Your task is to print all of the entries exactly, though the pictures should not be included.

- _DATA FOR THIS TASK_
[Start of section]
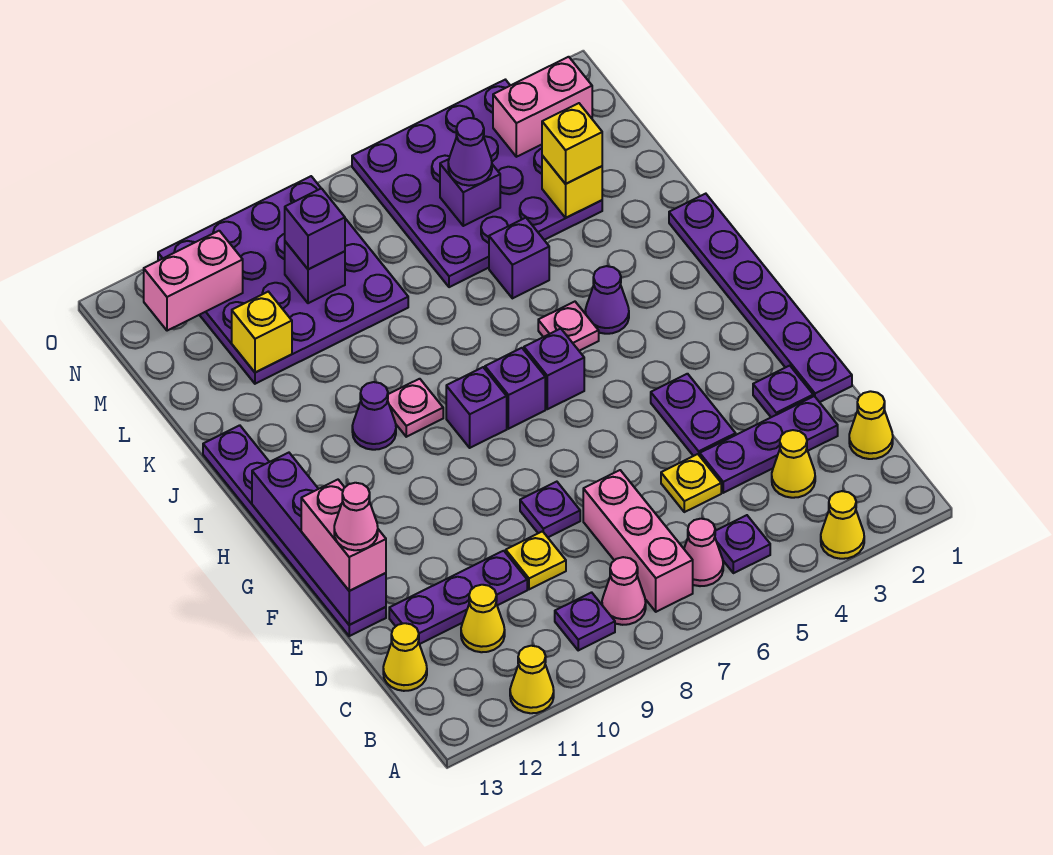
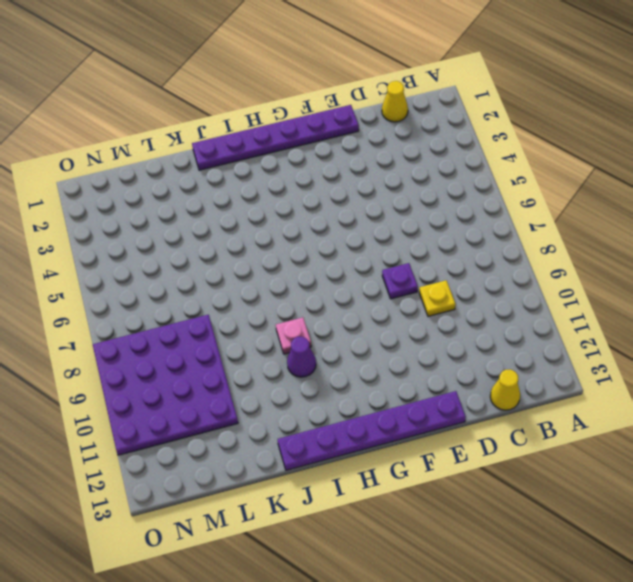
none -> yellow cone A3 level 1
none -> yellow cone A11 level 1
none -> purple plate B5 level 1
none -> pink cone B6 level 1

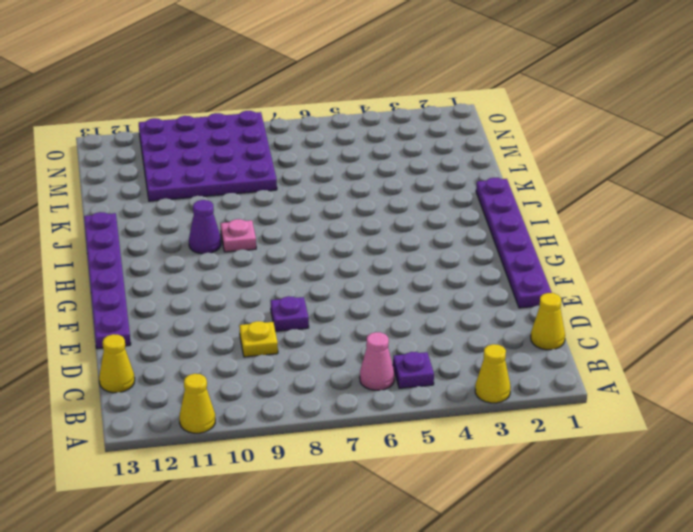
none -> pink brick B7:D7 level 1
none -> pink cone B8 level 1
none -> purple plate B9 level 1
none -> yellow cone C3 level 1

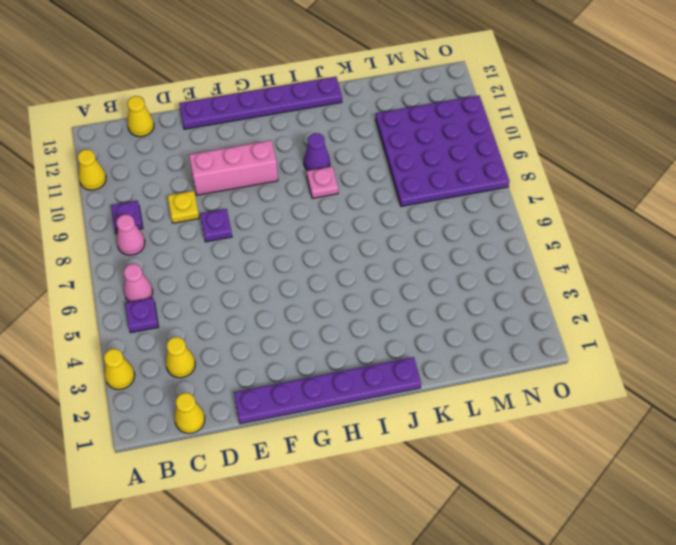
pink brick E10:G10 level 1 -> pink brick B7:D7 level 1
none -> yellow cone C11 level 1
none -> purple plate D2:D4 level 1
none -> yellow plate D5 level 1
none -> purple plate D10:D12 level 1

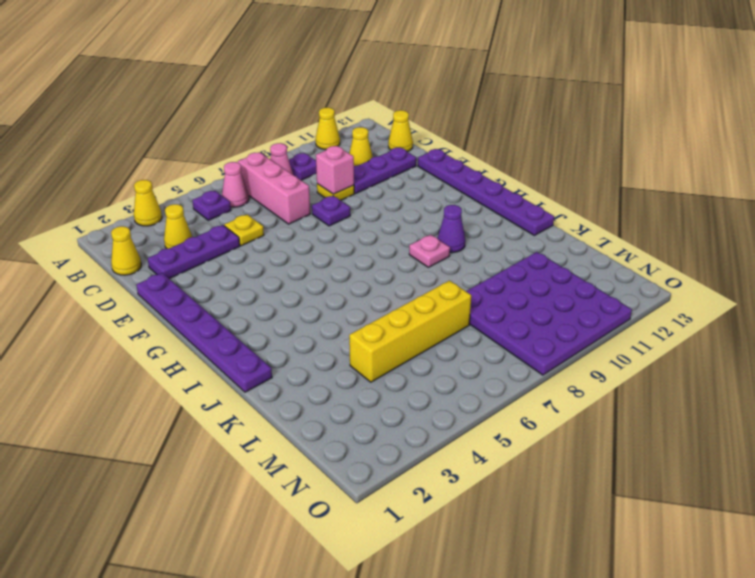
pink brick D9 level 2 -> none
yellow brick L4:L7 level 1 -> purple plate L3:O6 level 1
none -> purple plate E2 level 1
none -> purple plate E4:F4 level 1
none -> purple brick H6 level 1
none -> purple brick H7 level 1

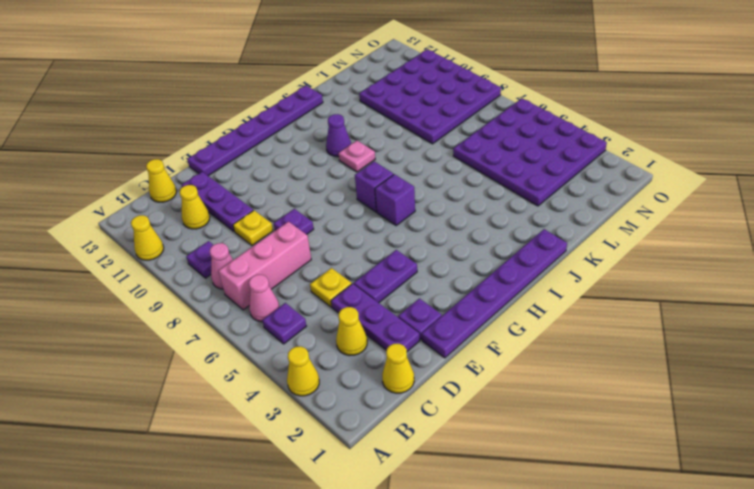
none -> purple brick H8 level 1
none -> purple cone I4 level 1
none -> pink plate I5 level 1
none -> purple brick K5 level 1

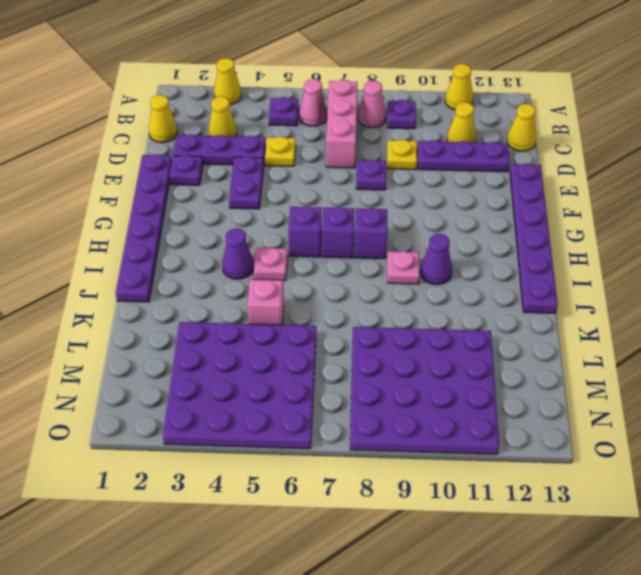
pink brick K5 level 1 -> purple brick K5 level 1
none -> purple brick E13:H13 level 2
none -> yellow brick L3 level 2
none -> yellow brick L11 level 2
none -> purple brick M5 level 2

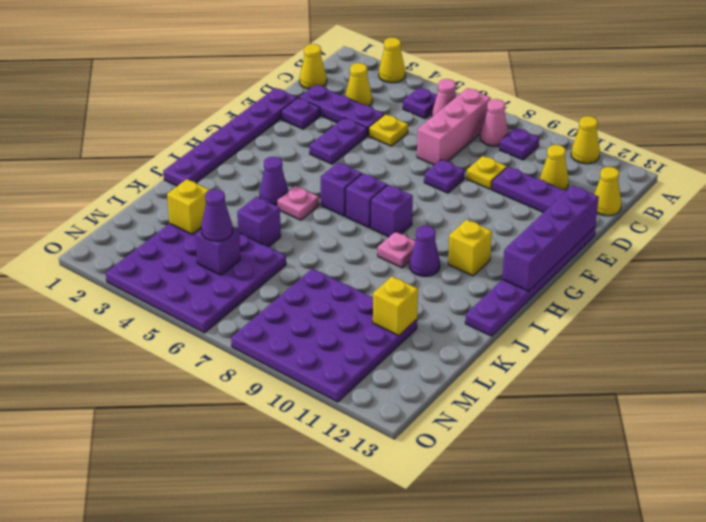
yellow brick H11 level 1 -> yellow brick L3 level 3
none -> purple brick M9 level 2
none -> pink brick N2:N3 level 2
none -> pink brick N11:N12 level 2
none -> pink brick E13:F13 level 3

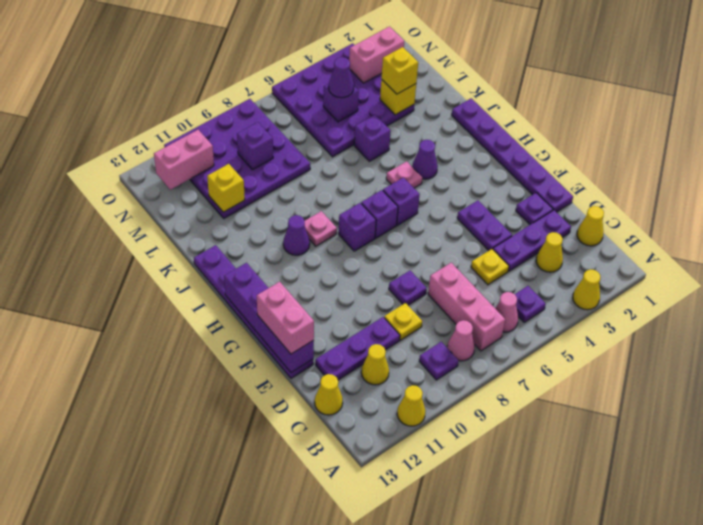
none -> purple brick M9 level 3
none -> pink cone E13 level 4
[End of section]
- _TASK SOLUTION_
none -> yellow cone A3 level 1
none -> yellow cone A11 level 1
none -> purple plate B5 level 1
none -> pink cone B6 level 1

none -> pink brick B7:D7 level 1
none -> pink cone B8 level 1
none -> purple plate B9 level 1
none -> yellow cone C3 level 1

pink brick E10:G10 level 1 -> pink brick B7:D7 level 1
none -> yellow cone C11 level 1
none -> purple plate D2:D4 level 1
none -> yellow plate D5 level 1
none -> purple plate D10:D12 level 1

pink brick D9 level 2 -> none
yellow brick L4:L7 level 1 -> purple plate L3:O6 level 1
none -> purple plate E2 level 1
none -> purple plate E4:F4 level 1
none -> purple brick H6 level 1
none -> purple brick H7 level 1

none -> purple brick H8 level 1
none -> purple cone I4 level 1
none -> pink plate I5 level 1
none -> purple brick K5 level 1

pink brick K5 level 1 -> purple brick K5 level 1
none -> purple brick E13:H13 level 2
none -> yellow brick L3 level 2
none -> yellow brick L11 level 2
none -> purple brick M5 level 2

yellow brick H11 level 1 -> yellow brick L3 level 3
none -> purple brick M9 level 2
none -> pink brick N2:N3 level 2
none -> pink brick N11:N12 level 2
none -> pink brick E13:F13 level 3

none -> purple brick M9 level 3
none -> pink cone E13 level 4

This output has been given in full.